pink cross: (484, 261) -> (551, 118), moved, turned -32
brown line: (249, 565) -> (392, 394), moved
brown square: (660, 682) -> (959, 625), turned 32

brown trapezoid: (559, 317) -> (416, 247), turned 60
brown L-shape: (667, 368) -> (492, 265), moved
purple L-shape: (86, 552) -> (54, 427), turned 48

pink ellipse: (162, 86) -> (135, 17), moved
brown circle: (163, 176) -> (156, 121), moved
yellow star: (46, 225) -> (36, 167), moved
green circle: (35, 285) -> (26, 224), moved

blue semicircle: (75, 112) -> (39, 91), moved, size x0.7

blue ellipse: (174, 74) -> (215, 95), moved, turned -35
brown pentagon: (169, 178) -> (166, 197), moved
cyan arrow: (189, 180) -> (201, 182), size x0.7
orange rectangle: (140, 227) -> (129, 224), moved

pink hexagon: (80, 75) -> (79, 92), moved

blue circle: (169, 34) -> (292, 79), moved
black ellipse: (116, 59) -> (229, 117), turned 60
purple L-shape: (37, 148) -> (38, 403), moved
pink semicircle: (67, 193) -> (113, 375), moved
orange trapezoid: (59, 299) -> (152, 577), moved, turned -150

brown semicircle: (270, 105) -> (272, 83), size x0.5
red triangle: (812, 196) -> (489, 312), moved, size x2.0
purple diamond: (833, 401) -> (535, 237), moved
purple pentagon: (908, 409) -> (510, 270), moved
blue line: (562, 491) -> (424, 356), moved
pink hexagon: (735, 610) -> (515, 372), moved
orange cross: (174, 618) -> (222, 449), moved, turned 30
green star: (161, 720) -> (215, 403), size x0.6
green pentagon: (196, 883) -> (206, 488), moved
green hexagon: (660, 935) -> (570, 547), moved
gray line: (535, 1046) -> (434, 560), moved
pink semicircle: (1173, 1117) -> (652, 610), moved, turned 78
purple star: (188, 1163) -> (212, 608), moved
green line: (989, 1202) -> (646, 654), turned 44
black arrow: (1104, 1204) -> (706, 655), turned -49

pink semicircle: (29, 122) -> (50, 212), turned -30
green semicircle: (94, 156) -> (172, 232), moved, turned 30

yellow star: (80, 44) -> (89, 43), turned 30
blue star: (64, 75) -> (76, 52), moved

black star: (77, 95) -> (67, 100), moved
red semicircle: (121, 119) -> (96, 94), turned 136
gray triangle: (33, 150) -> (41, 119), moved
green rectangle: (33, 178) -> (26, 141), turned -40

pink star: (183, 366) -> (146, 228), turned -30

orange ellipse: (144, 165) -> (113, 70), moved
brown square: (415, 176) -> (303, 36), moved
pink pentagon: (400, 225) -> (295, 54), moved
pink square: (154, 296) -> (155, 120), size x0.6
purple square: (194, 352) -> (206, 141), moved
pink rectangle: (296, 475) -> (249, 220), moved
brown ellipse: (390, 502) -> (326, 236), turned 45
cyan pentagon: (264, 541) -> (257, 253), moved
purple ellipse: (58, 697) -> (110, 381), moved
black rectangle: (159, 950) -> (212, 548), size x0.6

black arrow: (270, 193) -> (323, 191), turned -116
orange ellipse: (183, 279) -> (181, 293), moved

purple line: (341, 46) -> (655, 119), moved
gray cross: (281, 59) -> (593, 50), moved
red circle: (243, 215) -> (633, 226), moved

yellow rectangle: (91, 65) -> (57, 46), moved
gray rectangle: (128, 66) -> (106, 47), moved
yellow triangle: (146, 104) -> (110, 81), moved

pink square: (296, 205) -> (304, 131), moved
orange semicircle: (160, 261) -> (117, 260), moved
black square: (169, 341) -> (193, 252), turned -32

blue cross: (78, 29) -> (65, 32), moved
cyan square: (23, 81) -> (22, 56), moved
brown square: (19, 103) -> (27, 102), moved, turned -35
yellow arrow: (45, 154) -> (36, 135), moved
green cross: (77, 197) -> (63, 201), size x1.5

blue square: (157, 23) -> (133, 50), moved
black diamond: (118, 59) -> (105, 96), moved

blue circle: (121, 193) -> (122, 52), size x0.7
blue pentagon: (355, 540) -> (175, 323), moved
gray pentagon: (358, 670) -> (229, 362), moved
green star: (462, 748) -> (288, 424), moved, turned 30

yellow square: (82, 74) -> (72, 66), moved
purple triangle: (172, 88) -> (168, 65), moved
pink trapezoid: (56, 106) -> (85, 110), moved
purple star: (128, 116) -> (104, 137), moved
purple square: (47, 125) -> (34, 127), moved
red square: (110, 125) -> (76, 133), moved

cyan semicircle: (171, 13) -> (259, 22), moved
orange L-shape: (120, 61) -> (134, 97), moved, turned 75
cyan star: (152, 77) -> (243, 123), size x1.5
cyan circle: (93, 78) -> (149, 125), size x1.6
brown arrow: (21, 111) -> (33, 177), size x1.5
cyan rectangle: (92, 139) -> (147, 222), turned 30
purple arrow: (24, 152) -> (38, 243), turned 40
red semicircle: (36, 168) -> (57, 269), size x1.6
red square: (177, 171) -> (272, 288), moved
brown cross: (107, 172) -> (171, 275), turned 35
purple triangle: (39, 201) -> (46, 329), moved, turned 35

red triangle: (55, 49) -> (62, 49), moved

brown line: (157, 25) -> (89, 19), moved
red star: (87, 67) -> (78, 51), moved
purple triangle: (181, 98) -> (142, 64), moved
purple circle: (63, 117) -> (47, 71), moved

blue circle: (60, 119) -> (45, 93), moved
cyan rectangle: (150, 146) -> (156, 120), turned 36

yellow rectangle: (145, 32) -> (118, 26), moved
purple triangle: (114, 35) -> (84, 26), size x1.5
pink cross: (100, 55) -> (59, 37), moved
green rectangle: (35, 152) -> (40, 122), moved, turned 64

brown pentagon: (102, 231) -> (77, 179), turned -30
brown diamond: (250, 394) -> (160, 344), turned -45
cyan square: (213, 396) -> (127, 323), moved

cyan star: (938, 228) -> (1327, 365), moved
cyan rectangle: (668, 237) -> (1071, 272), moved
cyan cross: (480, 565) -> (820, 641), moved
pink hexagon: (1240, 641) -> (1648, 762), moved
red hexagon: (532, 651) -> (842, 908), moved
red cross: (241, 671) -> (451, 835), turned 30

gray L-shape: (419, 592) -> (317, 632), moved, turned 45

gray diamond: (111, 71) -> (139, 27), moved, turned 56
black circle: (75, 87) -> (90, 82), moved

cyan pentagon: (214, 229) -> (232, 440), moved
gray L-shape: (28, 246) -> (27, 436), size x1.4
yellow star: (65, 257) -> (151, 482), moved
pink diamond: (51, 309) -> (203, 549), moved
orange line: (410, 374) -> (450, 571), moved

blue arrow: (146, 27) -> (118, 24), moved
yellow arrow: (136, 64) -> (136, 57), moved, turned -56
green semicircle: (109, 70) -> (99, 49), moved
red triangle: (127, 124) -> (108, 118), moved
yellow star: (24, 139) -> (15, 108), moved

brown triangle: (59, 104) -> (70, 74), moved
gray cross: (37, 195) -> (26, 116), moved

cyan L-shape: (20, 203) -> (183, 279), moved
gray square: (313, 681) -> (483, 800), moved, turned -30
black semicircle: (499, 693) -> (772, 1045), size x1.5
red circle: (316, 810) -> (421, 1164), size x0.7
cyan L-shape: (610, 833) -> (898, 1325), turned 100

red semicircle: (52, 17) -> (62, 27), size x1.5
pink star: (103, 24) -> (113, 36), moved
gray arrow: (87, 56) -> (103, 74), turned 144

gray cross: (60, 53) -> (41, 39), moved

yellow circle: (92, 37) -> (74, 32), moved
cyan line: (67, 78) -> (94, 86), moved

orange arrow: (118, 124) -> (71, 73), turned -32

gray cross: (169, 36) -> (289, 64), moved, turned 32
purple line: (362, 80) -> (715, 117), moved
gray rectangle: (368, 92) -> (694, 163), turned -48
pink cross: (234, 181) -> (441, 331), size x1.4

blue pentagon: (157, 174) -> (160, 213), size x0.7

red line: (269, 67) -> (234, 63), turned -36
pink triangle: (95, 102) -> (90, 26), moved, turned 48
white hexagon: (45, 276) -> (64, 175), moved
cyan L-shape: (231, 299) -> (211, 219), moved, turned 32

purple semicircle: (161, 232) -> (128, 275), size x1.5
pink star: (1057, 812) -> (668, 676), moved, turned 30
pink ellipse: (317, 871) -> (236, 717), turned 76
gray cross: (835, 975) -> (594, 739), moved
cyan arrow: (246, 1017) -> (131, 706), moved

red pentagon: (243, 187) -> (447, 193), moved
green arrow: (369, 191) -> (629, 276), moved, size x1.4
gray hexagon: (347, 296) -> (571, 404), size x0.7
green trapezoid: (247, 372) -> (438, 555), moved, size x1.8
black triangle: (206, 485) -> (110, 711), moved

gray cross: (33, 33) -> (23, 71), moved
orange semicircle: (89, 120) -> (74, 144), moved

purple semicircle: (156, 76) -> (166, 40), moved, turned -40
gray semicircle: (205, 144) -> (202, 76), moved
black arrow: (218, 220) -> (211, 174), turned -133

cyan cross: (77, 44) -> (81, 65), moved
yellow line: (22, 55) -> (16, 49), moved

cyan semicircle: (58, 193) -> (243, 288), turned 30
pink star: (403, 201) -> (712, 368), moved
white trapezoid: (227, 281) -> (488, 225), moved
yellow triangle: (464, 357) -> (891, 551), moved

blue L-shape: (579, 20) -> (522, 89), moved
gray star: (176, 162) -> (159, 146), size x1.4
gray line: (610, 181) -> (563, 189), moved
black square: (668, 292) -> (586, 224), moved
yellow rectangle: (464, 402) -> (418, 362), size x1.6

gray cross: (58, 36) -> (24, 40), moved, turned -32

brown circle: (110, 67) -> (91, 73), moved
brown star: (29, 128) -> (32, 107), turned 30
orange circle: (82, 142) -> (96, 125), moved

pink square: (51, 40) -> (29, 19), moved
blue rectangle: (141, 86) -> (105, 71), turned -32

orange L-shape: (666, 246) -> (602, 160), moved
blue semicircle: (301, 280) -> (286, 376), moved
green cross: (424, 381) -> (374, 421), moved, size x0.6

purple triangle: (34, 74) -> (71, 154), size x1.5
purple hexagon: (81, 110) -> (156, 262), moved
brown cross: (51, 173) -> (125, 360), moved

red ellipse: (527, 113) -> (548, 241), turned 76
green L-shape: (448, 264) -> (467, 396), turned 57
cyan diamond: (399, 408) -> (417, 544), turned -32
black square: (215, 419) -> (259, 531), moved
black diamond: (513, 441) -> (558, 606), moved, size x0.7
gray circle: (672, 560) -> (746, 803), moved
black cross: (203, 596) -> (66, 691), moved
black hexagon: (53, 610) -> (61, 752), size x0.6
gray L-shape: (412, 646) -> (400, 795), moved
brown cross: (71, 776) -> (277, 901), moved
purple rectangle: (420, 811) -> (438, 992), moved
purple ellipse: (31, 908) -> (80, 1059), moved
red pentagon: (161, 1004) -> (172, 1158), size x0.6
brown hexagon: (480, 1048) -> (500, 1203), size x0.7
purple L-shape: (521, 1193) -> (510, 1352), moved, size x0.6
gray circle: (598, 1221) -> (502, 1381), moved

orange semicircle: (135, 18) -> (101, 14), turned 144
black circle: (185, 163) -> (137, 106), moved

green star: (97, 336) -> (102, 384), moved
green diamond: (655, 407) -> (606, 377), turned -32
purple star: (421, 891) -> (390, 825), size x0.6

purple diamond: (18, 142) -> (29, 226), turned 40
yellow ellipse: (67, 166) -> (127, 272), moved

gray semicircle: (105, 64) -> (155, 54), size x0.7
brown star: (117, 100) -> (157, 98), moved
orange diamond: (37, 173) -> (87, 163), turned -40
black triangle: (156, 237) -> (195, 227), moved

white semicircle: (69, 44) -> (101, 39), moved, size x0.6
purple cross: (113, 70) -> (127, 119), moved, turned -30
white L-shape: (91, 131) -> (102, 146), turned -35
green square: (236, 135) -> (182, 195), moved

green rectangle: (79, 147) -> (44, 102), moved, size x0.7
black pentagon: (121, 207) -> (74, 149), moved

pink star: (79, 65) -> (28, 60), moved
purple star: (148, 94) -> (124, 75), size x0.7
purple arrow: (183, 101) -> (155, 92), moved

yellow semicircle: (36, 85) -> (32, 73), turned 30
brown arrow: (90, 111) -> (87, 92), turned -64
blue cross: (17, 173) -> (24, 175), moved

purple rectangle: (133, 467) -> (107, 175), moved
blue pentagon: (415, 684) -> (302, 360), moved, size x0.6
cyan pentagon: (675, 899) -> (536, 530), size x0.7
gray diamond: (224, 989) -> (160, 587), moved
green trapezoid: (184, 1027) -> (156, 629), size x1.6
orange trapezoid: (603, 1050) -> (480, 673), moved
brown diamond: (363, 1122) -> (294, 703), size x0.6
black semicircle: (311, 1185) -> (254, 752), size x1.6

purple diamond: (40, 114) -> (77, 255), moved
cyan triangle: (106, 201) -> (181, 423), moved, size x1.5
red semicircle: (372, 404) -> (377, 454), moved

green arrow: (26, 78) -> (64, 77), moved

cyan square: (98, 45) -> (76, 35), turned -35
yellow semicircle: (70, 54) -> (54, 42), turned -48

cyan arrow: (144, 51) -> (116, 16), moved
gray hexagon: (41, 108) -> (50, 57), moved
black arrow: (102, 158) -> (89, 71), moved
*****
◆ **ACTION ITEM**
In the entries above, one line contains "black square: (215, 419) -> (259, 531), moved" and another contains "purple rectangle: (133, 467)". Reproduce exactly those two lines and the lines between them, nothing else.

◆ **SOLUTION TO THIS PROBLEM**
black square: (215, 419) -> (259, 531), moved
black diamond: (513, 441) -> (558, 606), moved, size x0.7
gray circle: (672, 560) -> (746, 803), moved
black cross: (203, 596) -> (66, 691), moved
black hexagon: (53, 610) -> (61, 752), size x0.6
gray L-shape: (412, 646) -> (400, 795), moved
brown cross: (71, 776) -> (277, 901), moved
purple rectangle: (420, 811) -> (438, 992), moved
purple ellipse: (31, 908) -> (80, 1059), moved
red pentagon: (161, 1004) -> (172, 1158), size x0.6
brown hexagon: (480, 1048) -> (500, 1203), size x0.7
purple L-shape: (521, 1193) -> (510, 1352), moved, size x0.6
gray circle: (598, 1221) -> (502, 1381), moved

orange semicircle: (135, 18) -> (101, 14), turned 144
black circle: (185, 163) -> (137, 106), moved

green star: (97, 336) -> (102, 384), moved
green diamond: (655, 407) -> (606, 377), turned -32
purple star: (421, 891) -> (390, 825), size x0.6

purple diamond: (18, 142) -> (29, 226), turned 40
yellow ellipse: (67, 166) -> (127, 272), moved

gray semicircle: (105, 64) -> (155, 54), size x0.7
brown star: (117, 100) -> (157, 98), moved
orange diamond: (37, 173) -> (87, 163), turned -40
black triangle: (156, 237) -> (195, 227), moved

white semicircle: (69, 44) -> (101, 39), moved, size x0.6
purple cross: (113, 70) -> (127, 119), moved, turned -30
white L-shape: (91, 131) -> (102, 146), turned -35
green square: (236, 135) -> (182, 195), moved

green rectangle: (79, 147) -> (44, 102), moved, size x0.7
black pentagon: (121, 207) -> (74, 149), moved

pink star: (79, 65) -> (28, 60), moved
purple star: (148, 94) -> (124, 75), size x0.7
purple arrow: (183, 101) -> (155, 92), moved

yellow semicircle: (36, 85) -> (32, 73), turned 30
brown arrow: (90, 111) -> (87, 92), turned -64
blue cross: (17, 173) -> (24, 175), moved

purple rectangle: (133, 467) -> (107, 175), moved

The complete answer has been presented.